■ Work to be completed
Produce an exact copy of the first line of the data below and each line after it, please, up to and including the one with "yellow L-shape: (969, 217)".

[Exercise data Boundary: Start]

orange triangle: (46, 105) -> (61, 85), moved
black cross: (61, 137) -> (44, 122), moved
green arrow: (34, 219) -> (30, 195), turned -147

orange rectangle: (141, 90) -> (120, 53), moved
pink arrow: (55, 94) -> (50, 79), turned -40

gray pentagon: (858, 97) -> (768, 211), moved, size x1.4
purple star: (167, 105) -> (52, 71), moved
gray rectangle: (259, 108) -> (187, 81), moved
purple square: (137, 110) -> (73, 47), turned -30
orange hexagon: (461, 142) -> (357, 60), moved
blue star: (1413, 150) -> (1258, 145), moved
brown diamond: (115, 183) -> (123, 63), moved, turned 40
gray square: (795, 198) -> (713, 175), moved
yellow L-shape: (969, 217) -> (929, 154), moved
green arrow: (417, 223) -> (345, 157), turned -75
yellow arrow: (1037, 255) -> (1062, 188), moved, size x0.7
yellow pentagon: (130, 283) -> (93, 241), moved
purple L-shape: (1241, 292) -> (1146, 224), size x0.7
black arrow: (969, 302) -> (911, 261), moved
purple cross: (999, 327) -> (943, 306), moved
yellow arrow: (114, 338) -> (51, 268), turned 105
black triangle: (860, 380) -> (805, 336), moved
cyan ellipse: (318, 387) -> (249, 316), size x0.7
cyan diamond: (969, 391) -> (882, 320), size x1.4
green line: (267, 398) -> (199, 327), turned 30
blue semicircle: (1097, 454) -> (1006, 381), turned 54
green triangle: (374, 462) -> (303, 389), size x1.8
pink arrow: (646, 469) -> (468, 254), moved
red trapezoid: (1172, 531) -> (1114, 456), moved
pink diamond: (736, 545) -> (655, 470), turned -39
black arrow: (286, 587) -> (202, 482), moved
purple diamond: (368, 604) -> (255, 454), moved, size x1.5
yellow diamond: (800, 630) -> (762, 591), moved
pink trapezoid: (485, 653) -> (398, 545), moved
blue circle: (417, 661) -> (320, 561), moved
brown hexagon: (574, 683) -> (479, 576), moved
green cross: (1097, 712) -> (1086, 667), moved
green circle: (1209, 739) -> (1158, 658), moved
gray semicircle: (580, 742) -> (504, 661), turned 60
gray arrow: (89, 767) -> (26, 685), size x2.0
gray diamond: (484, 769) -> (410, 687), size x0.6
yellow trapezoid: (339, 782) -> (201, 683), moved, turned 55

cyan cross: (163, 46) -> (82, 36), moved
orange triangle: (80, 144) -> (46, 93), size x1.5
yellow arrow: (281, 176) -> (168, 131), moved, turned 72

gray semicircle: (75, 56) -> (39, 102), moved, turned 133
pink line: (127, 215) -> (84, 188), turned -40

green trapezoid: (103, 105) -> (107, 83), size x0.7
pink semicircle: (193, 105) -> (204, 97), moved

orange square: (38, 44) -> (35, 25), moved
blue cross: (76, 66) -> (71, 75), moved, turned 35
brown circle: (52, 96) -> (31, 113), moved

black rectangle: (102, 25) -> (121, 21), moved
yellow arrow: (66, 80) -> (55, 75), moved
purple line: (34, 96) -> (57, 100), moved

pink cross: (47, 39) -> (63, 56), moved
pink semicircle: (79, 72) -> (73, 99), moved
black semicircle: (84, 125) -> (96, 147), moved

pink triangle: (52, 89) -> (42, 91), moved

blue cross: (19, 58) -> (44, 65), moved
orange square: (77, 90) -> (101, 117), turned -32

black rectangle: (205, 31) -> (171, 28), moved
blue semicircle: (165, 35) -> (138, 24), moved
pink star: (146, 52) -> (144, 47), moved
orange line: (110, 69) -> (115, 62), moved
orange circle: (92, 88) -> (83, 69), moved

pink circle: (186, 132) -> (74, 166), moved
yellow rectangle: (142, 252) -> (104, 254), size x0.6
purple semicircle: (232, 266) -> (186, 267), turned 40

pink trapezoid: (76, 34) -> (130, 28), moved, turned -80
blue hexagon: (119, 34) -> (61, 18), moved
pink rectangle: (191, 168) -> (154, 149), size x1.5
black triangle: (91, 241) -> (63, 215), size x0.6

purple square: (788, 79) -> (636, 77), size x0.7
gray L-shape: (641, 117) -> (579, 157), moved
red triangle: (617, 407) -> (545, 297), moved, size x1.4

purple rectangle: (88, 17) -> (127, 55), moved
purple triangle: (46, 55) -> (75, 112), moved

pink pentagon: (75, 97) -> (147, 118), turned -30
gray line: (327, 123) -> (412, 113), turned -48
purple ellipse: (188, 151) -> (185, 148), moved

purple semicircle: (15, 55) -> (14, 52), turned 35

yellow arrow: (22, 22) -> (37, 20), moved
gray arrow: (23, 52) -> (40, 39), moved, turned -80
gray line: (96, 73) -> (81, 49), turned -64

[Exercise data Boundary: End]

■ Task answer
orange triangle: (46, 105) -> (61, 85), moved
black cross: (61, 137) -> (44, 122), moved
green arrow: (34, 219) -> (30, 195), turned -147

orange rectangle: (141, 90) -> (120, 53), moved
pink arrow: (55, 94) -> (50, 79), turned -40

gray pentagon: (858, 97) -> (768, 211), moved, size x1.4
purple star: (167, 105) -> (52, 71), moved
gray rectangle: (259, 108) -> (187, 81), moved
purple square: (137, 110) -> (73, 47), turned -30
orange hexagon: (461, 142) -> (357, 60), moved
blue star: (1413, 150) -> (1258, 145), moved
brown diamond: (115, 183) -> (123, 63), moved, turned 40
gray square: (795, 198) -> (713, 175), moved
yellow L-shape: (969, 217) -> (929, 154), moved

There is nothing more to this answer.